Aim of the exercise: Print the lines that run from the line with "camera: 10 degrees right, 0 degrees up" to the line with "(623, 194) = (603, 265): blue", keeping both end lines, exactly as they appear in the entries below, and nothing else.

Records for this task:
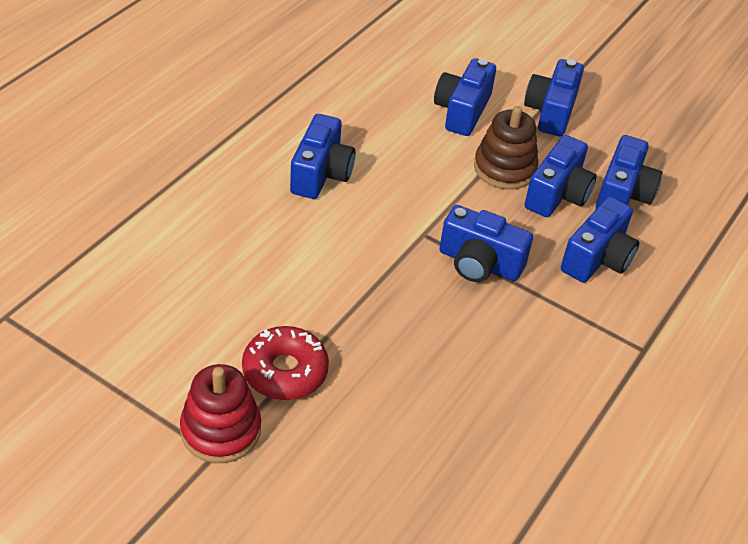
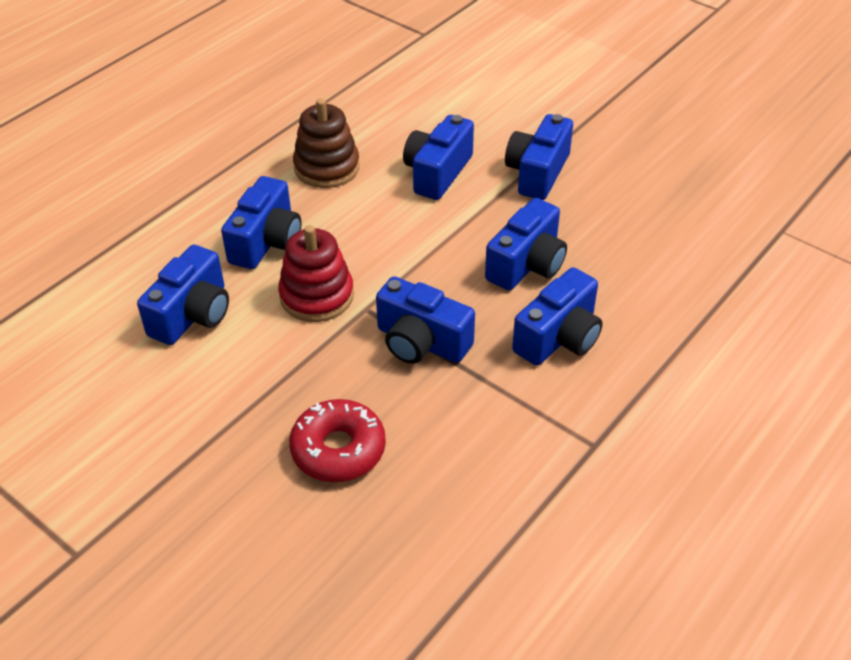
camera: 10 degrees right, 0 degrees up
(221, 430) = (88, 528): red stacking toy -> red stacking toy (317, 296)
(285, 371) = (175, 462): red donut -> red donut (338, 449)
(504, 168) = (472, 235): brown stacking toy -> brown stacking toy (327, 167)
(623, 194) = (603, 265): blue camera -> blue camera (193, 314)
---
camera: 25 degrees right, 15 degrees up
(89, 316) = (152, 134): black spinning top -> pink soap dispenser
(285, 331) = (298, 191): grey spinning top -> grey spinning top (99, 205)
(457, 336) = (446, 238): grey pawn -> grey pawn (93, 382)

Response to this exercise:
camera: 10 degrees right, 0 degrees up
(221, 430) = (88, 528): red stacking toy -> red stacking toy (317, 296)
(285, 371) = (175, 462): red donut -> red donut (338, 449)
(504, 168) = (472, 235): brown stacking toy -> brown stacking toy (327, 167)
(623, 194) = (603, 265): blue camera -> blue camera (193, 314)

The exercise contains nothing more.